Activity
From the material below, list every line containing "degrees".
■ ■ ■ ■ ■
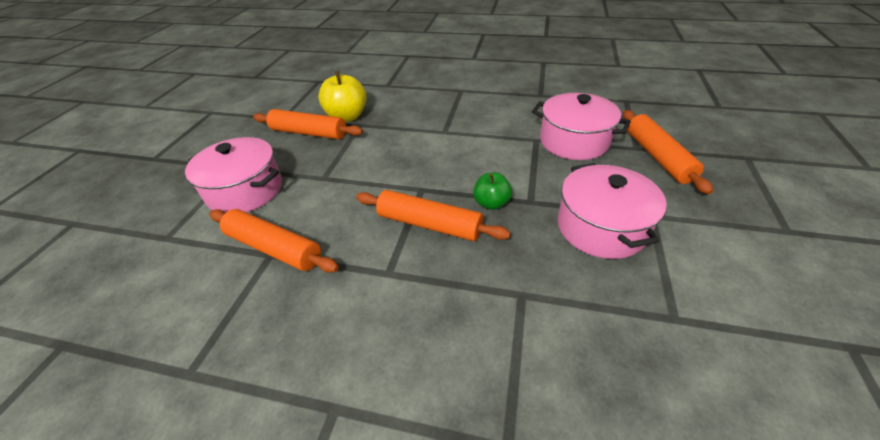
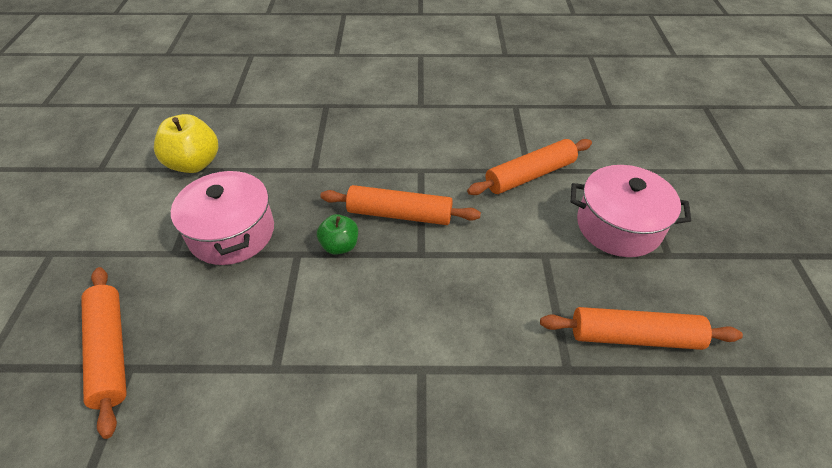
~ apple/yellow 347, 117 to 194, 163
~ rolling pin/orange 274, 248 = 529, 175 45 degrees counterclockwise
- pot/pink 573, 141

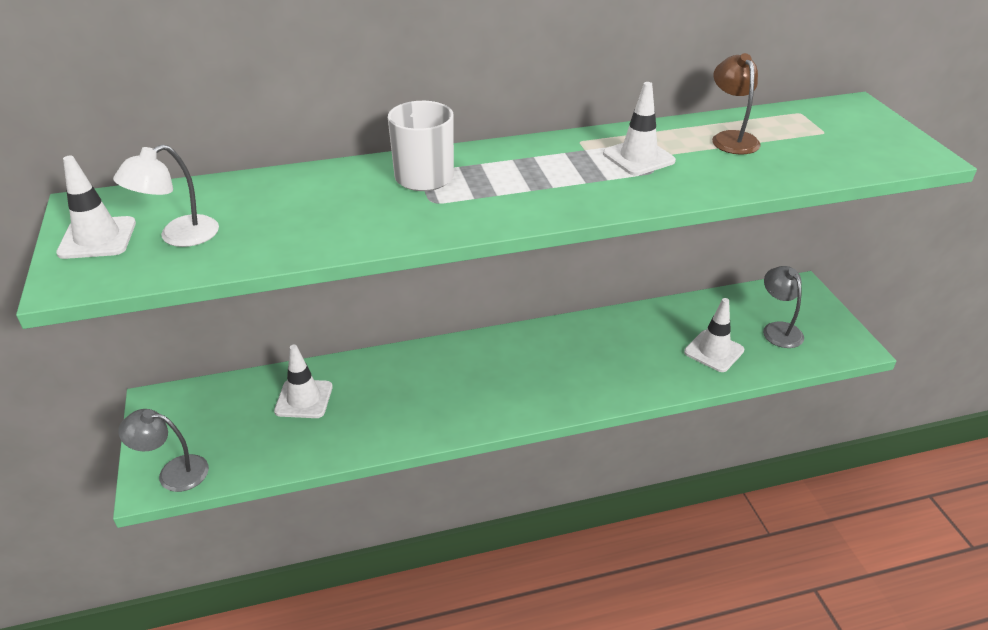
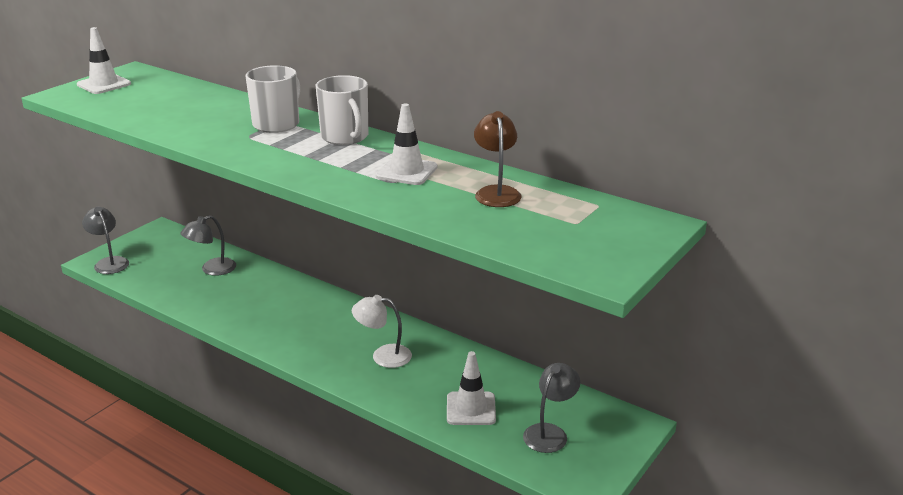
~ traffic cone/white 304, 399 to lamp/grey 212, 269
+ mug/white 345, 137
~ lamp/white 178, 236 to 383, 356
~ lamp/brown 731, 138 = 496, 192 45 degrees counterclockwise

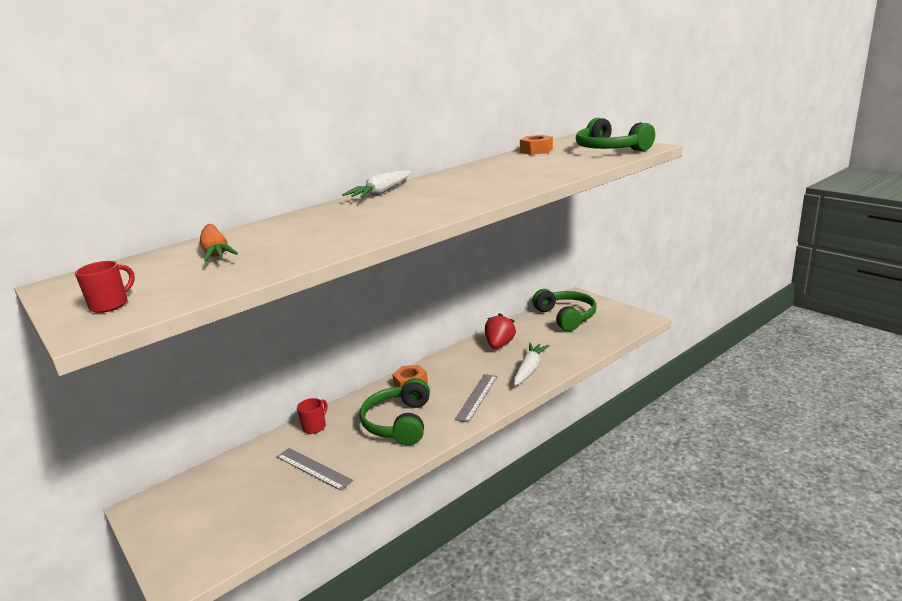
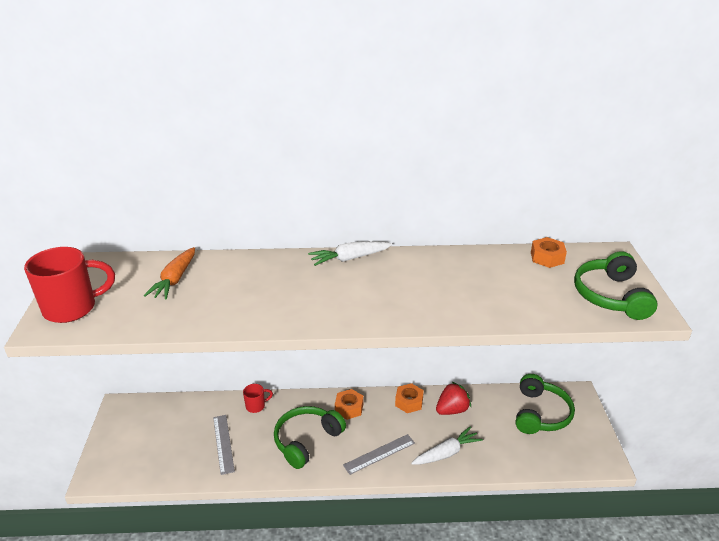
~ mug/red 111, 305 = 72, 308 x2.02
+ nut/orange 409, 402

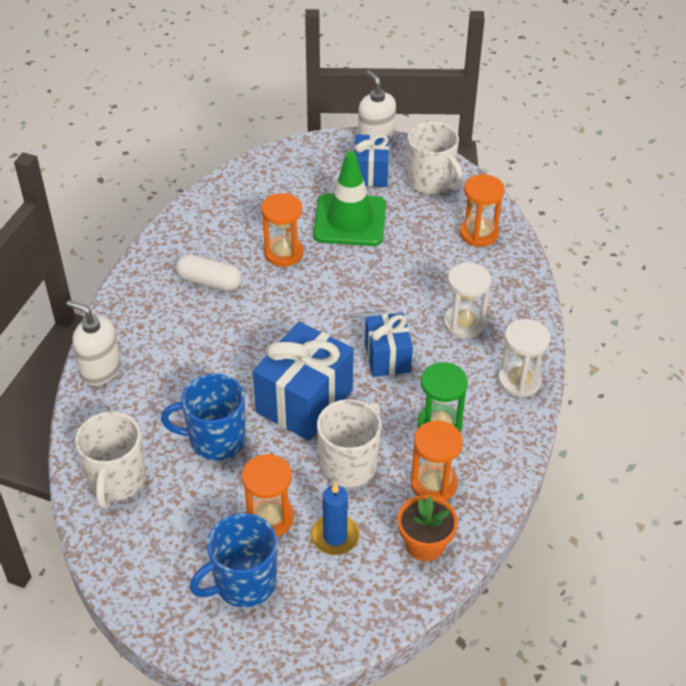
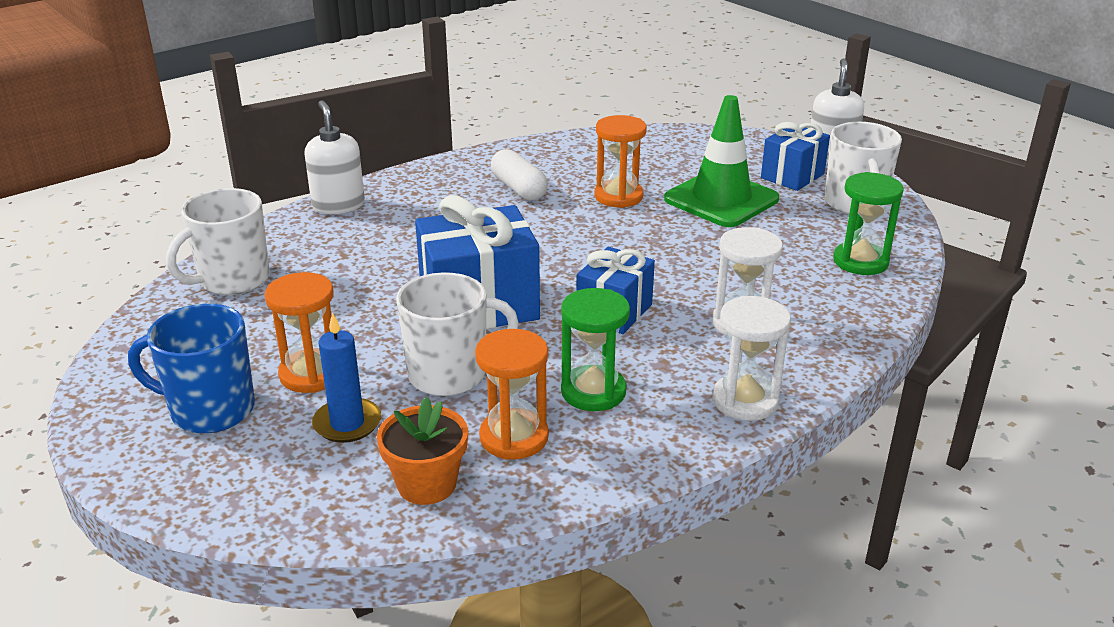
~ hourglass/orange 478, 233 to hourglass/green 860, 261
- mug/blue 215, 440

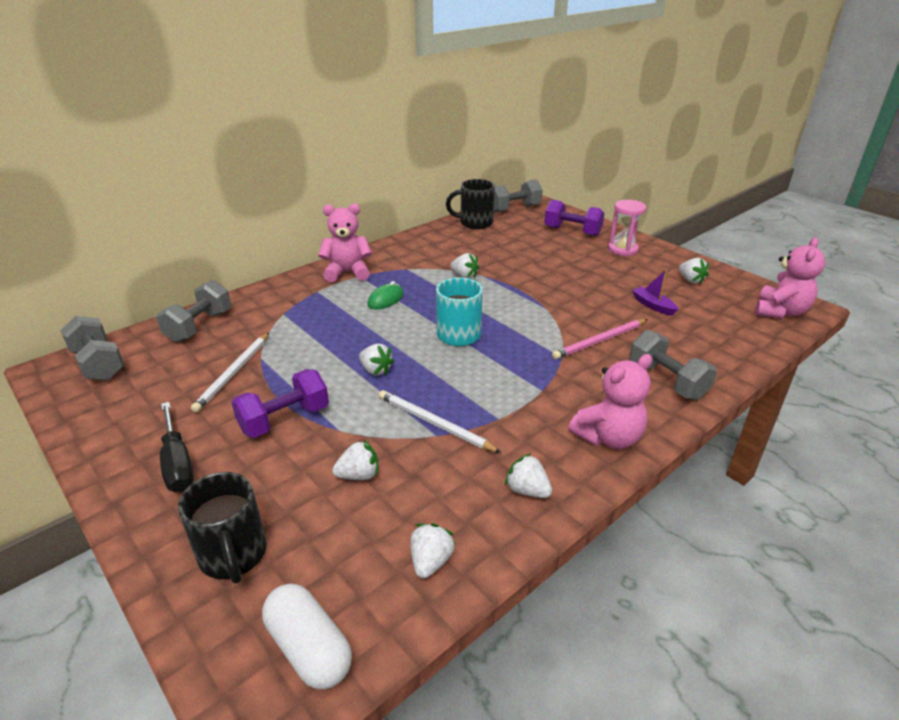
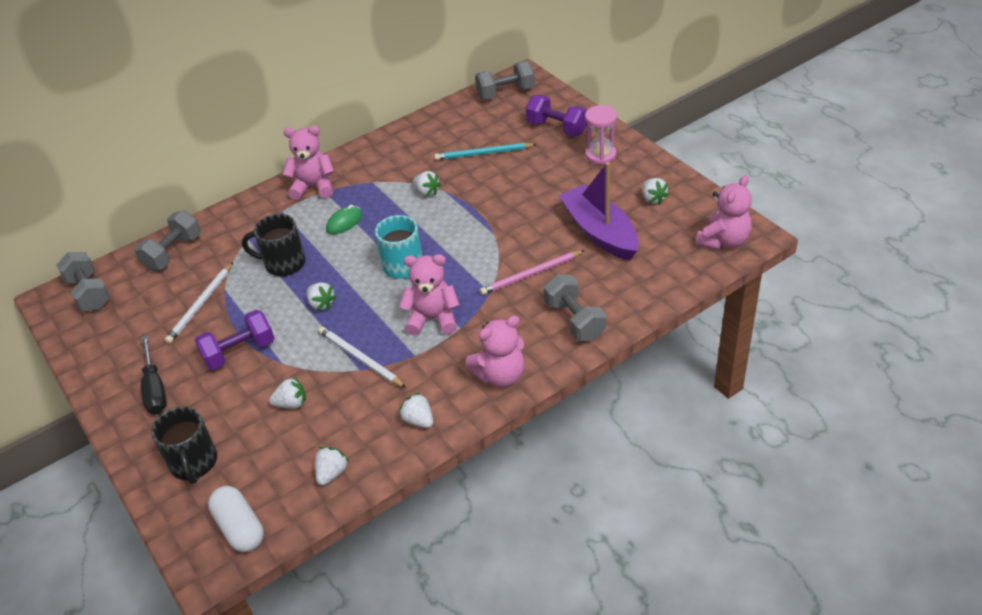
~ mug/black 475, 223 to 283, 263
+ teddy bear/pink 433, 319
+ pencil/turquoise 483, 153
~ boat/purple 653, 306 = 600, 232 x2.23

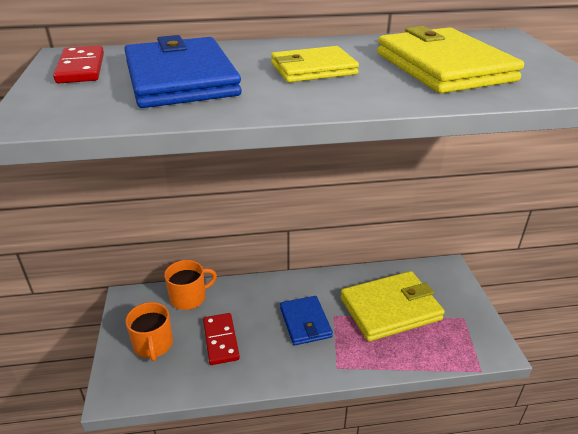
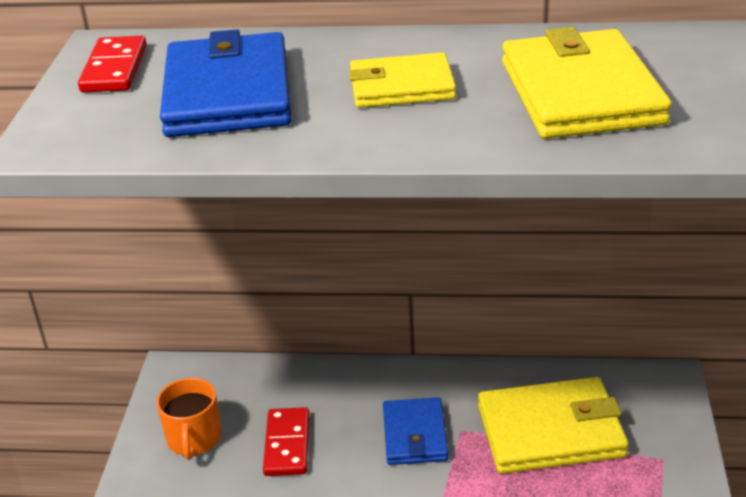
- mug/orange 189, 297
■ ■ ■ ■ ■
Task result
~ rolling pin/orange 274, 248 = 529, 175 45 degrees counterclockwise
~ lamp/brown 731, 138 = 496, 192 45 degrees counterclockwise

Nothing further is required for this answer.